Segment Start: INFORMATION SHOWN

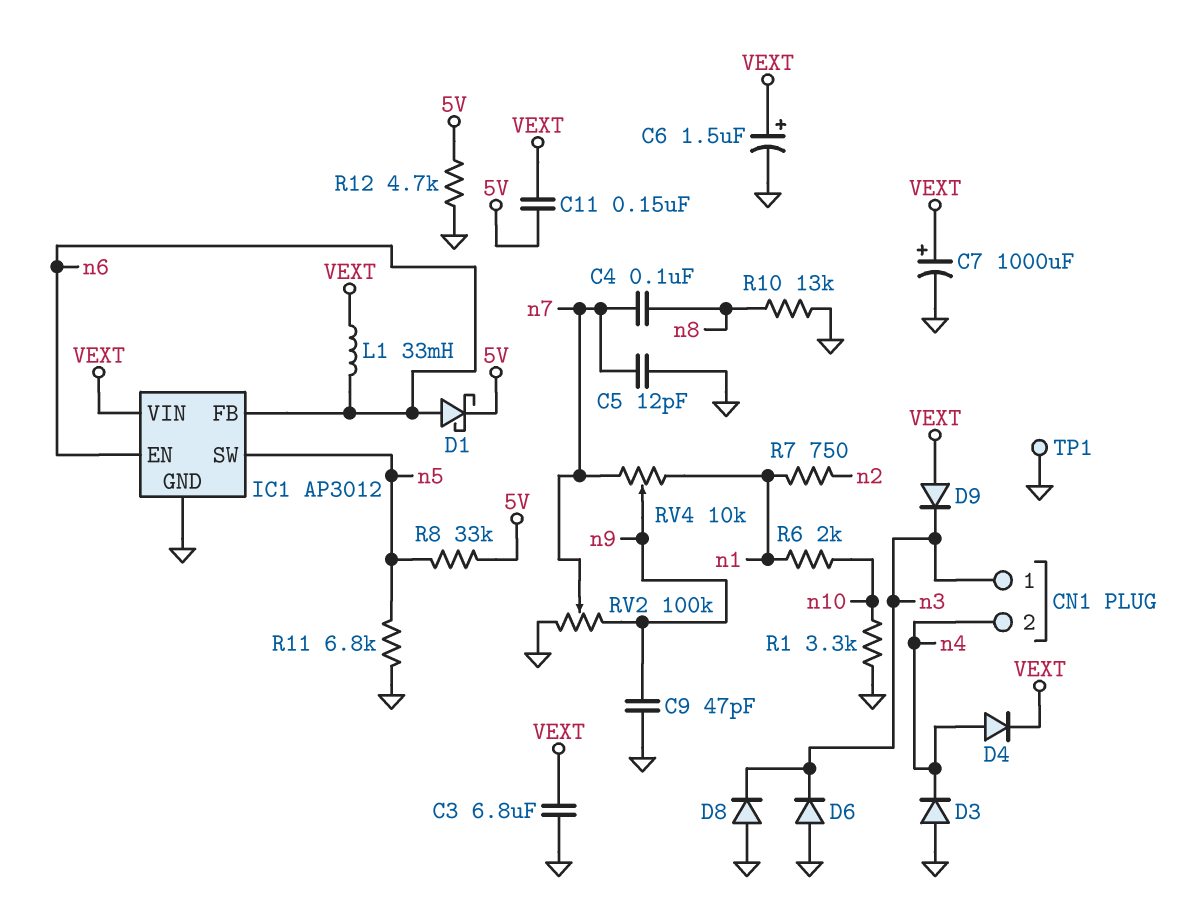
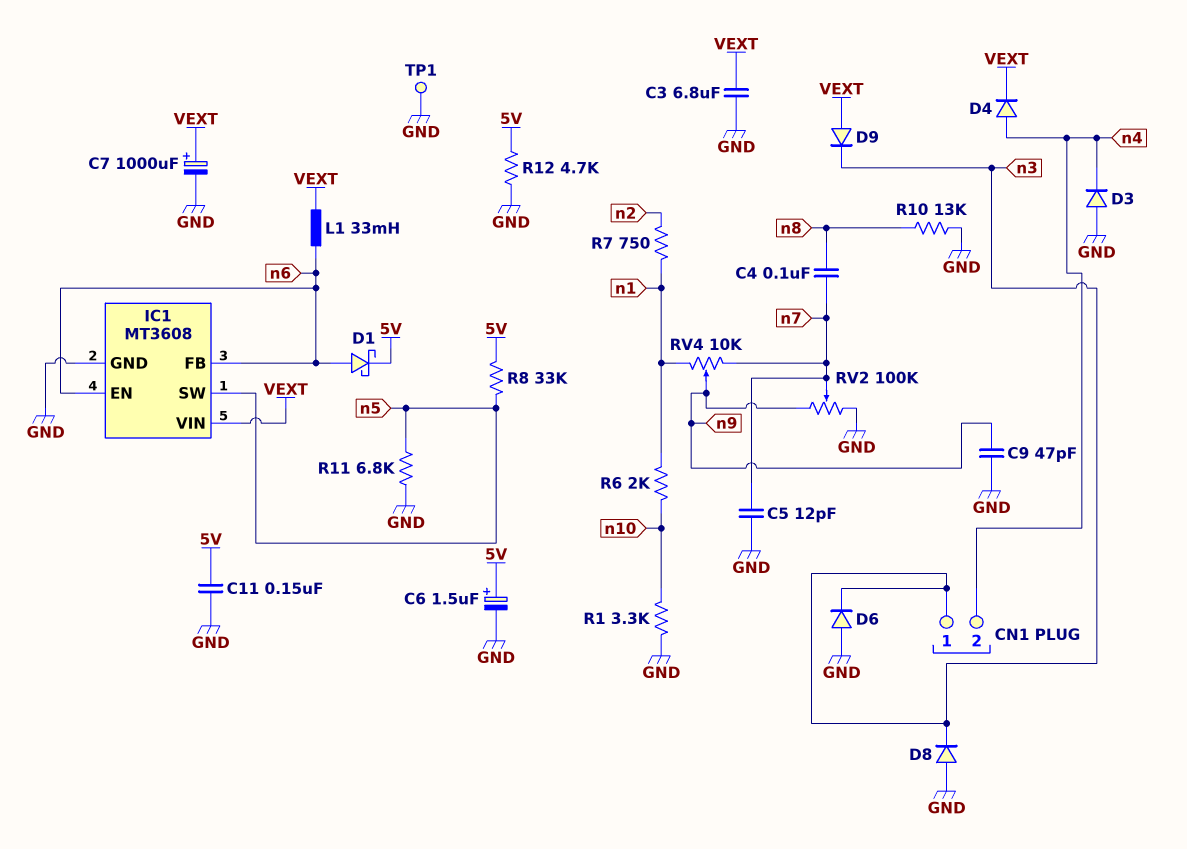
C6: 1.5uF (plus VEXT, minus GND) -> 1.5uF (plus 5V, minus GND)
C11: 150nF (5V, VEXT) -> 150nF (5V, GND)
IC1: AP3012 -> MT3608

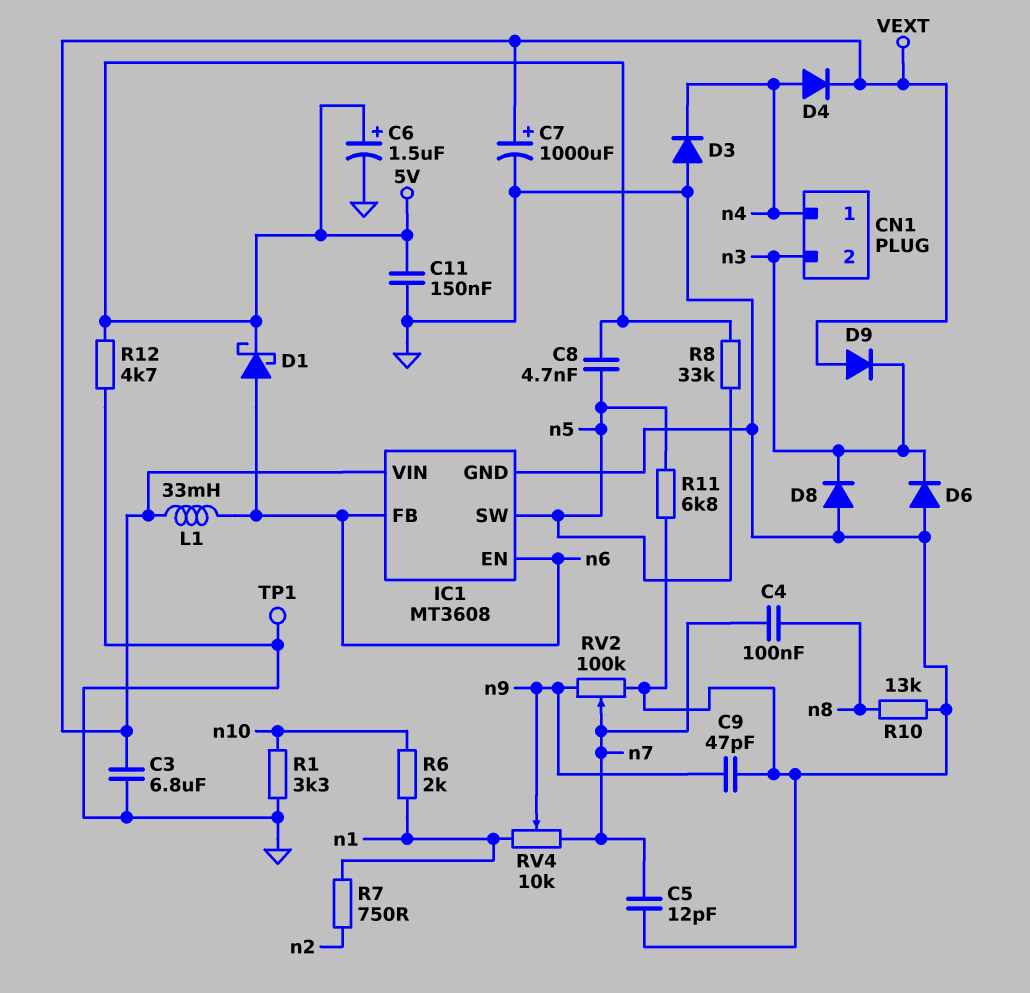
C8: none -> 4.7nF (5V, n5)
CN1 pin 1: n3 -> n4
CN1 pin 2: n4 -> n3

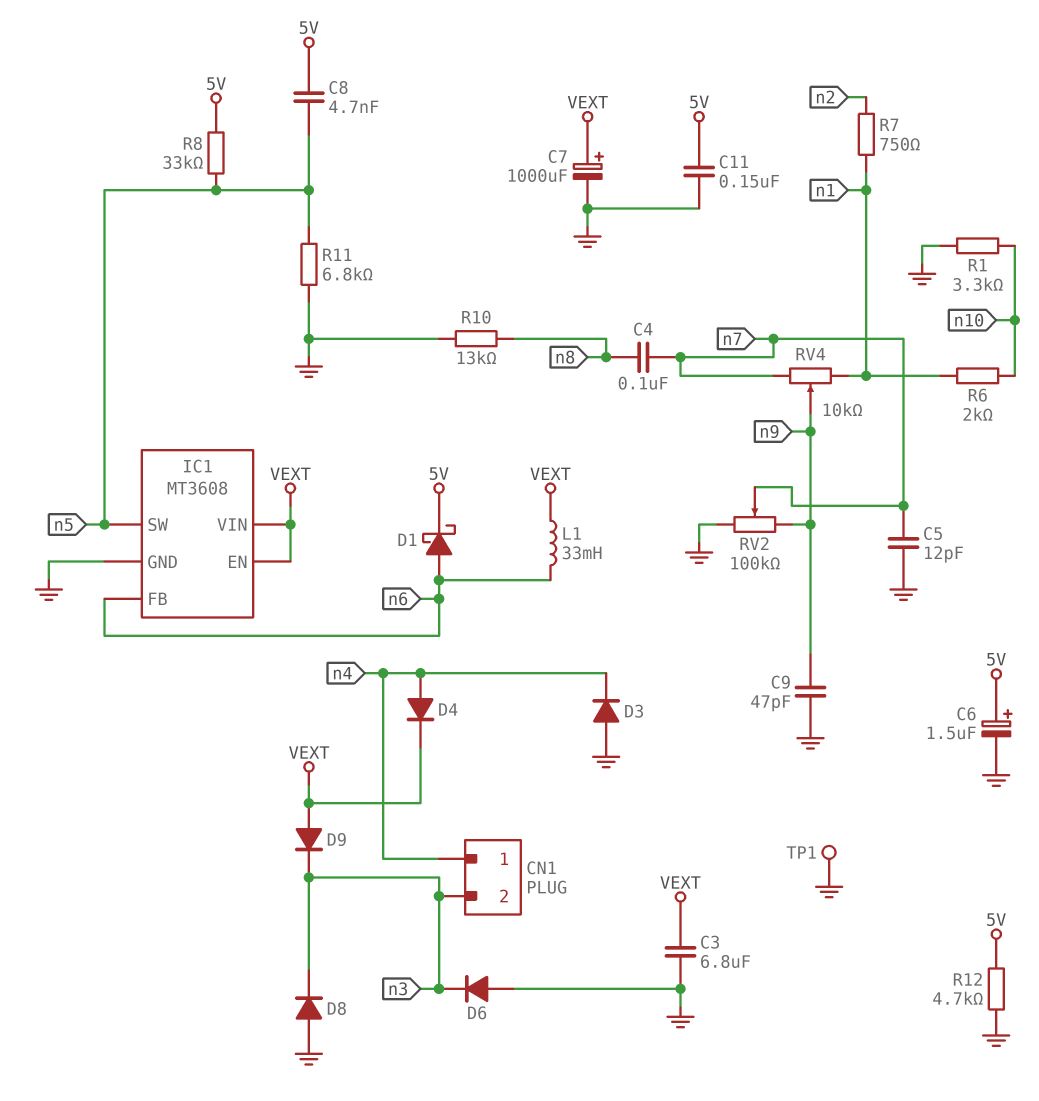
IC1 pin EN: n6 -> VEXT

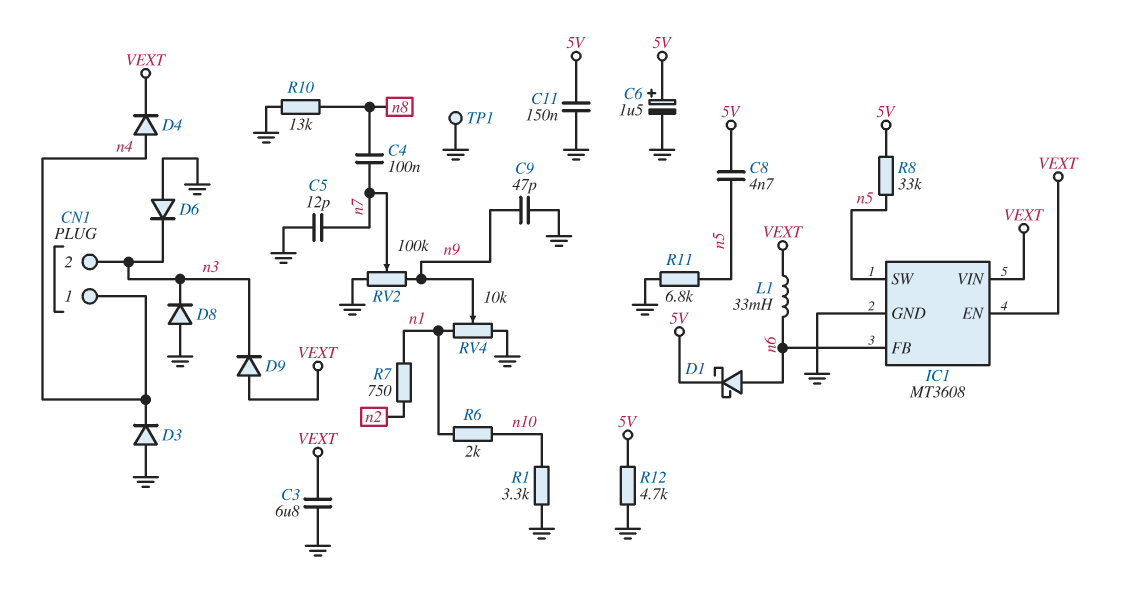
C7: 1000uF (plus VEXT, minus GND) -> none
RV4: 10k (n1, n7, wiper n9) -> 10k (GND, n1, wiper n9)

Segment End: INFORMATION SHOWN
Segment Start: INFORMATION SHOWN

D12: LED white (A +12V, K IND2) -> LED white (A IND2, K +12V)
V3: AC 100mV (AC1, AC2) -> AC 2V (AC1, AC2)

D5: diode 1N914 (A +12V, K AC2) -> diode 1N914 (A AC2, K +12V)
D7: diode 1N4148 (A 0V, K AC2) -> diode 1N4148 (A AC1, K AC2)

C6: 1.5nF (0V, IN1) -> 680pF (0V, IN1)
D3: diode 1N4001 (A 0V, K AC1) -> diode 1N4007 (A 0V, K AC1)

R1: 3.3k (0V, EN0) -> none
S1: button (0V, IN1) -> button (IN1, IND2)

Segment End: INFORMATION SHOWN

*YOUR ASSIGNMENT*
In the data above, retype exactly and only the lines between the one holding "C7: 1000uF (plus VEXT, minus GND) -> none" and the one holding "RV4: 10k (n1, n7, wiper", inclusive.

*RESPONSE AREA*
C7: 1000uF (plus VEXT, minus GND) -> none
RV4: 10k (n1, n7, wiper n9) -> 10k (GND, n1, wiper n9)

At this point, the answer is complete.